# [Provided entries]
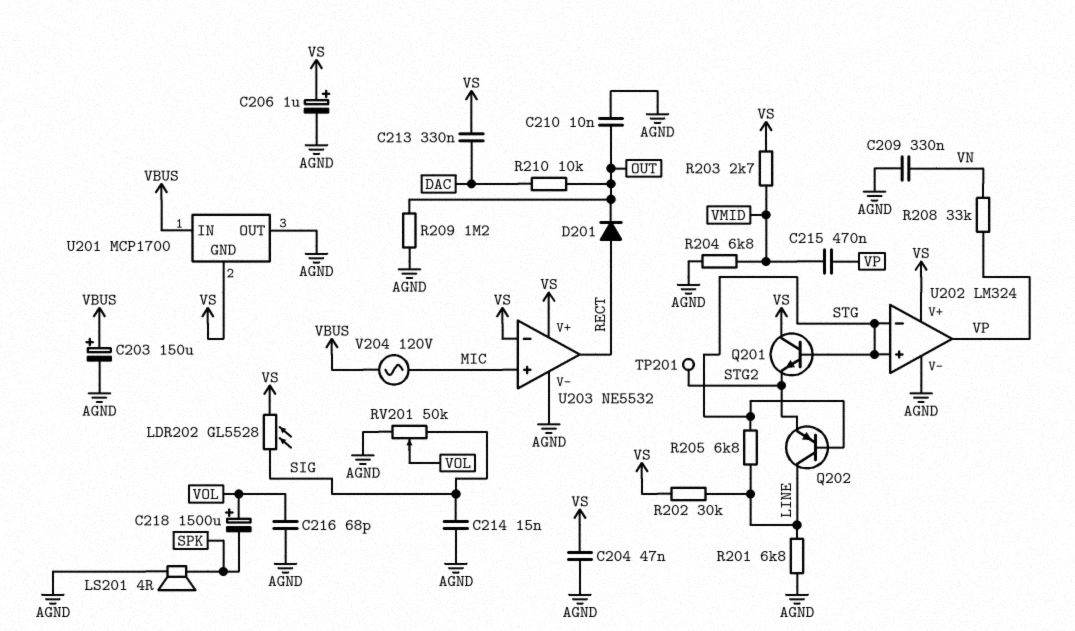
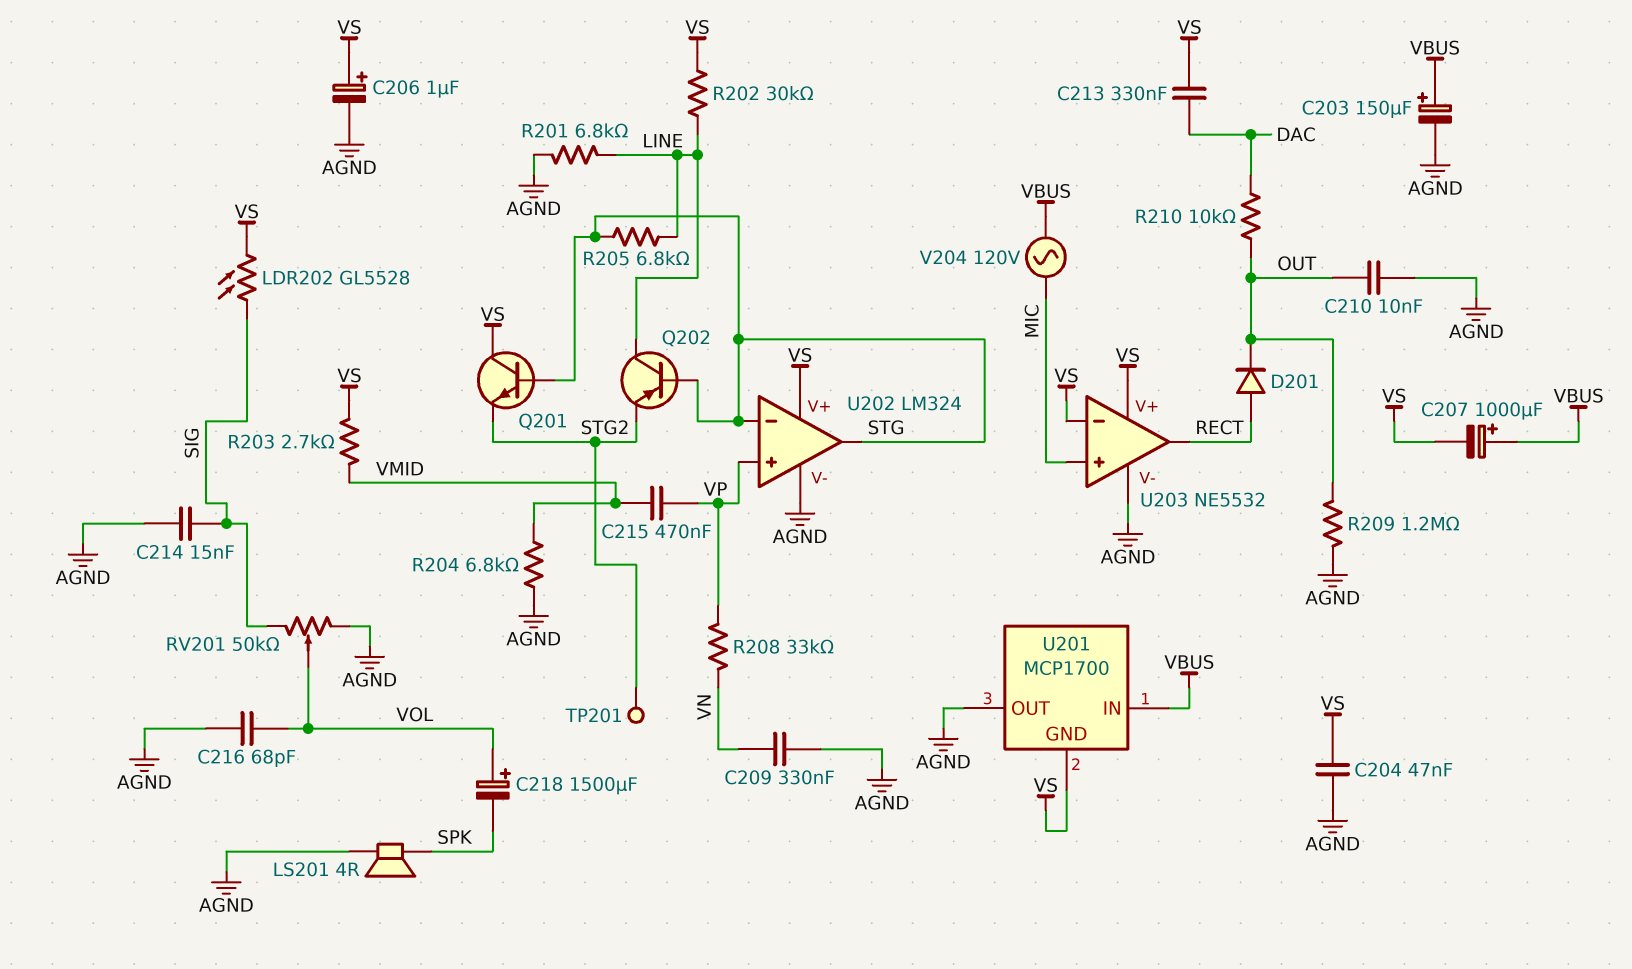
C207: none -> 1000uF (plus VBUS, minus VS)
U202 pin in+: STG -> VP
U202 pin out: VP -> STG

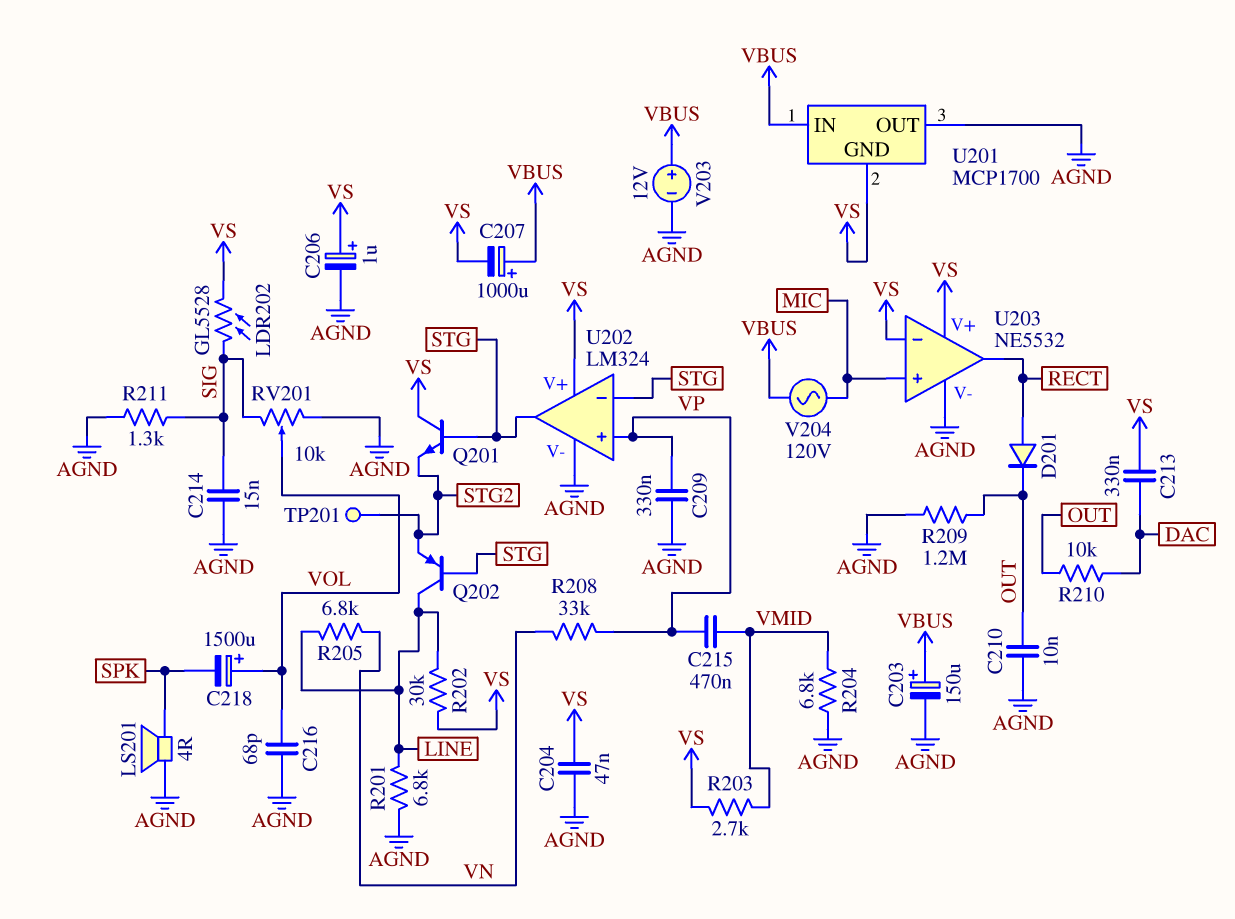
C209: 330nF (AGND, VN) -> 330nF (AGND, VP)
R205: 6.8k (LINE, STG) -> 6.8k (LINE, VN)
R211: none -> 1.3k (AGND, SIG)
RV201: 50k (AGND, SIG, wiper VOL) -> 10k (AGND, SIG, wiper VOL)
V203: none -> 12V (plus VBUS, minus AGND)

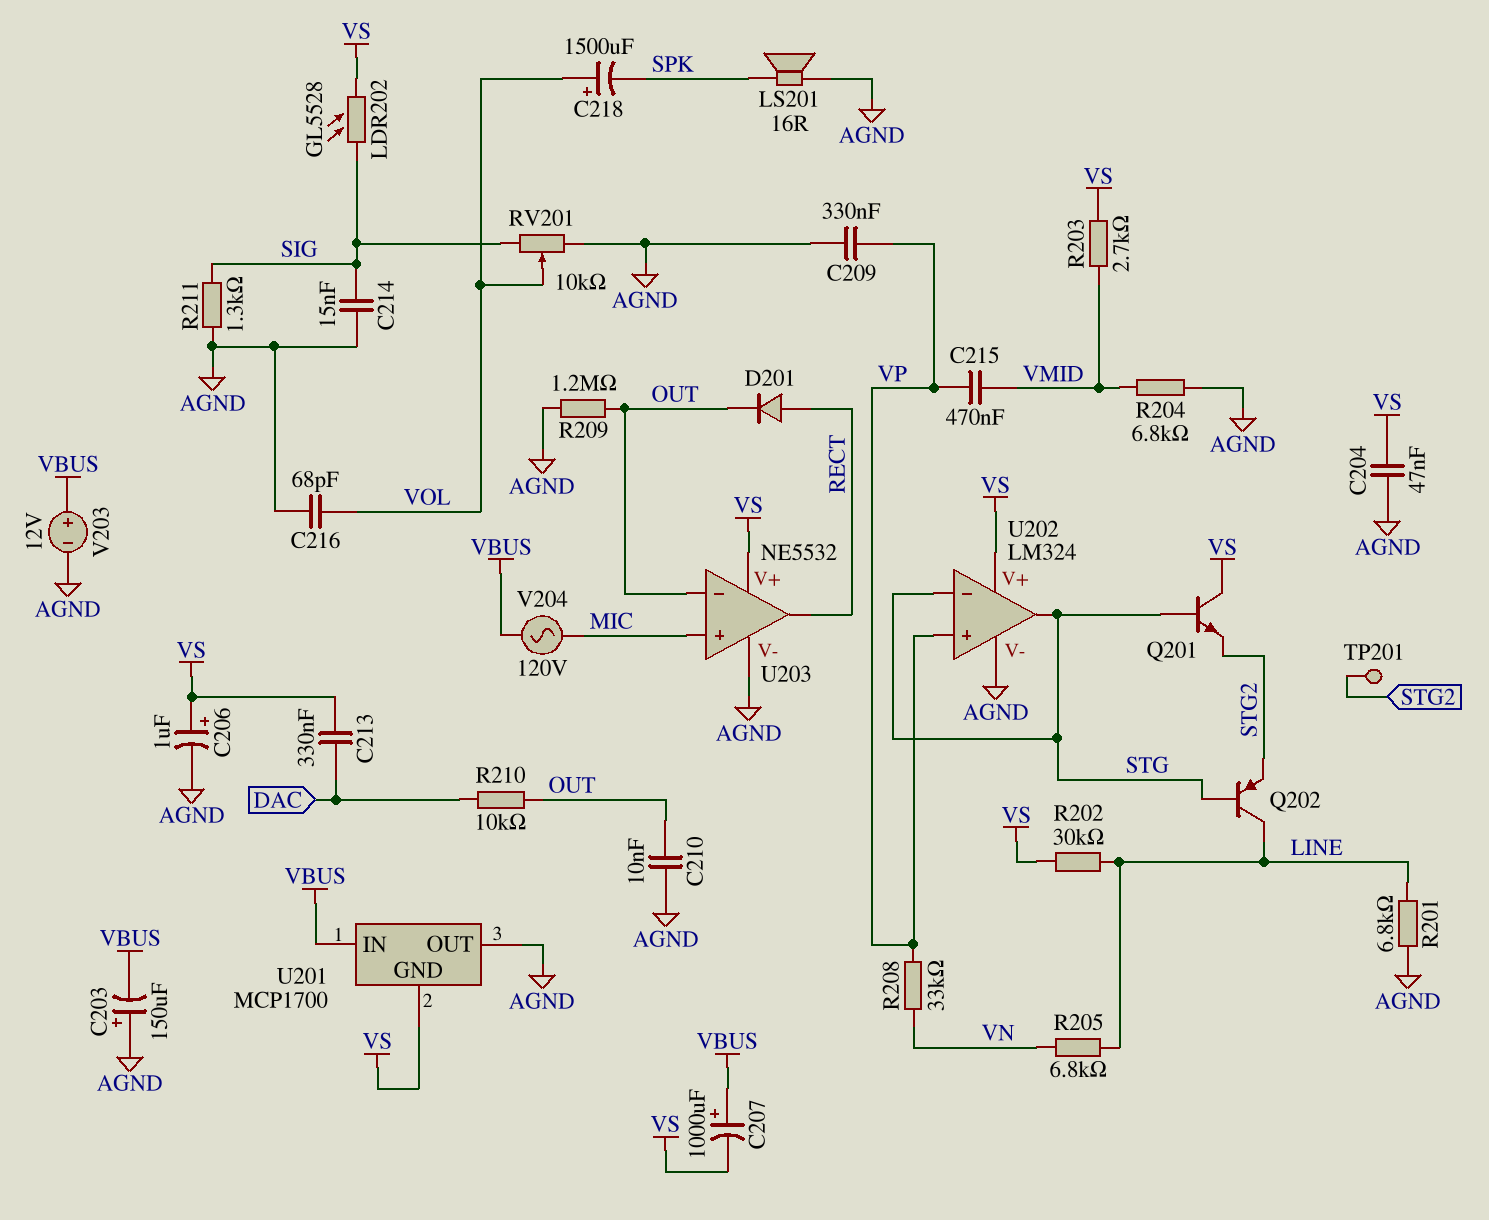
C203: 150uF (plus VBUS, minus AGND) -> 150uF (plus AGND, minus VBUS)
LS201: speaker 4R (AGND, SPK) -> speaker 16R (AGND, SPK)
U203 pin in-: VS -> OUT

==

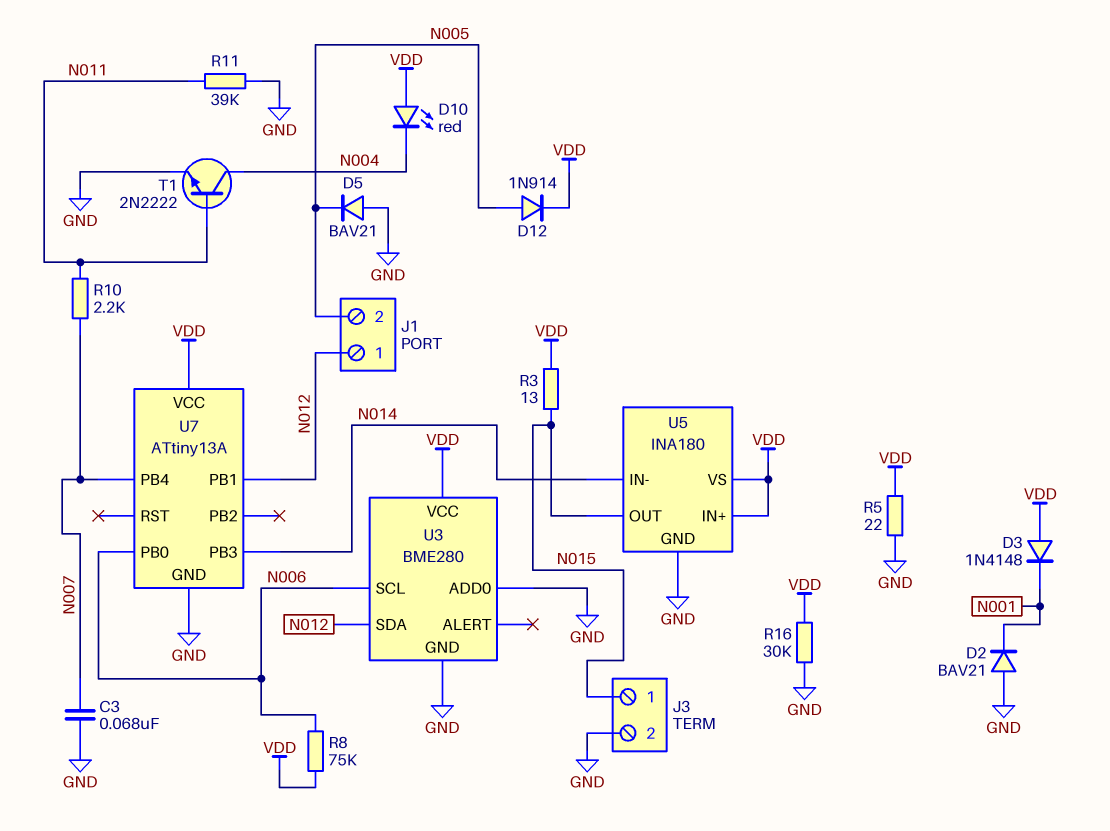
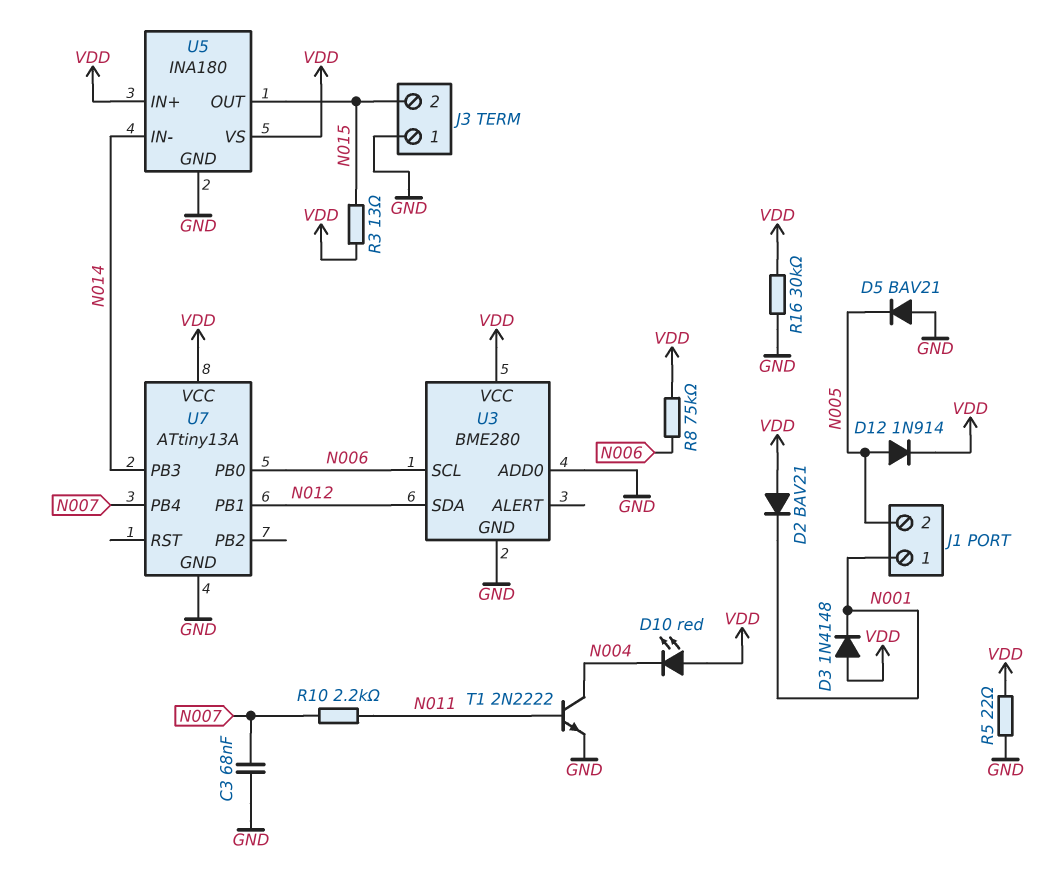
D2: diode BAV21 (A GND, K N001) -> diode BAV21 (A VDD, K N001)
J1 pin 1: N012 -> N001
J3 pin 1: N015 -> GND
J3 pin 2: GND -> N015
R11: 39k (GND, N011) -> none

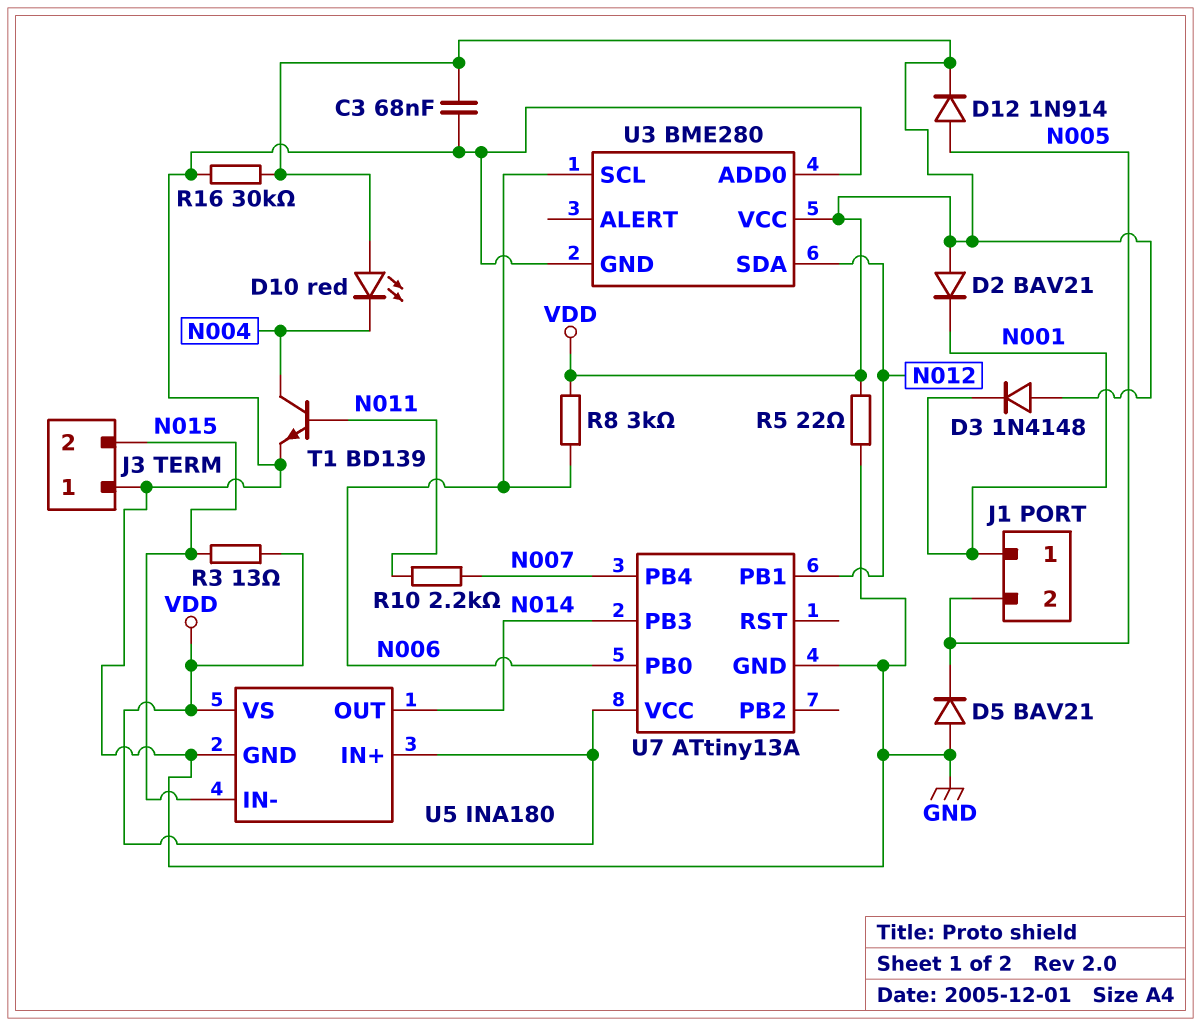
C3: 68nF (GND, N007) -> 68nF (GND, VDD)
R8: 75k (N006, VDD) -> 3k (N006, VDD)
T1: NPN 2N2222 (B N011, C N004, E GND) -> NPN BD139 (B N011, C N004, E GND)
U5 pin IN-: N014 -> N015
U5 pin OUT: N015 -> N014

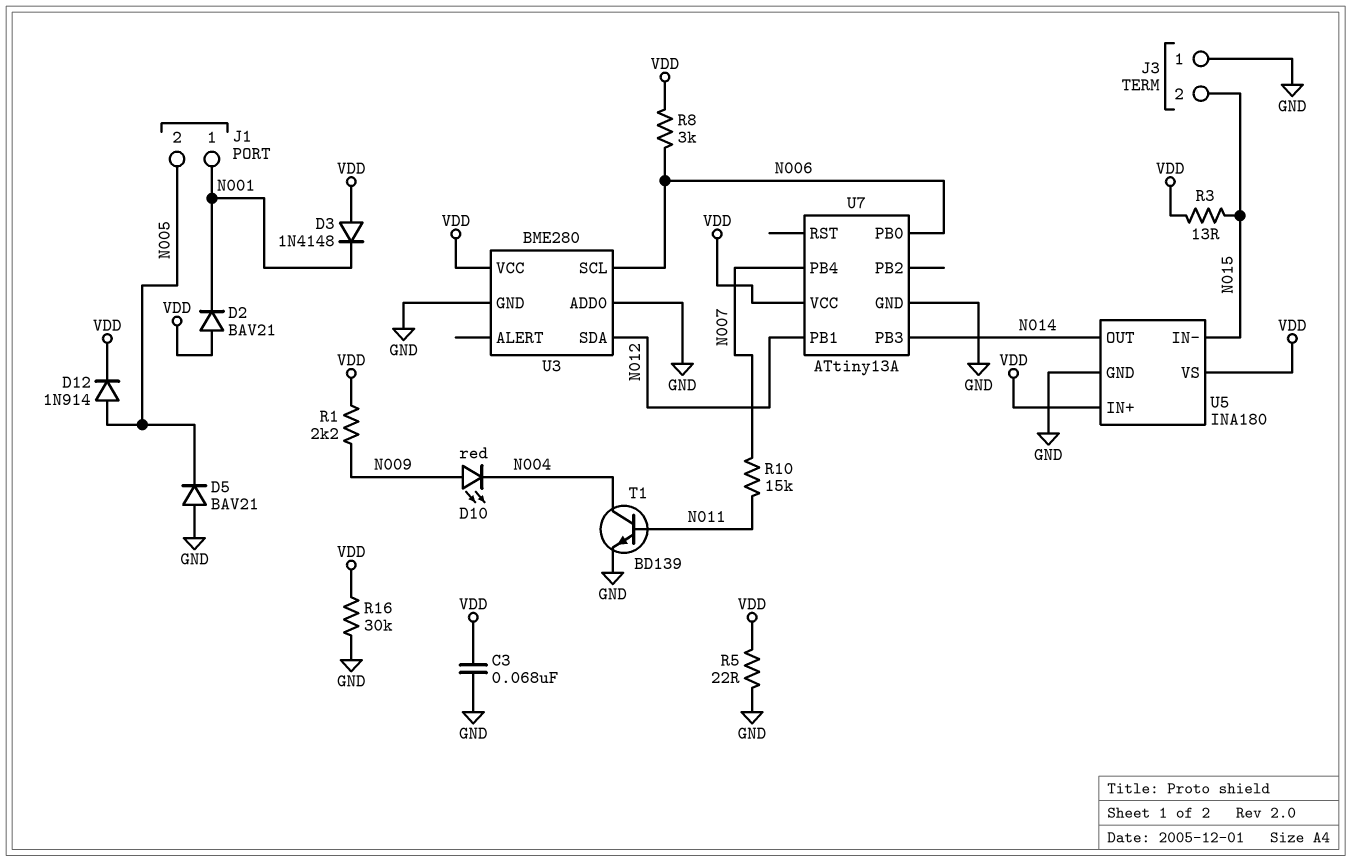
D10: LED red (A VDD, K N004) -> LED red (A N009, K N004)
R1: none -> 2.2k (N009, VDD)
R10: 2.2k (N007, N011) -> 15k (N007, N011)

# [Problem requirements]
Each line in the listing above either holds the string "minus" or does not; state how many do, giving the number only.

# [Reply to the exercise]
3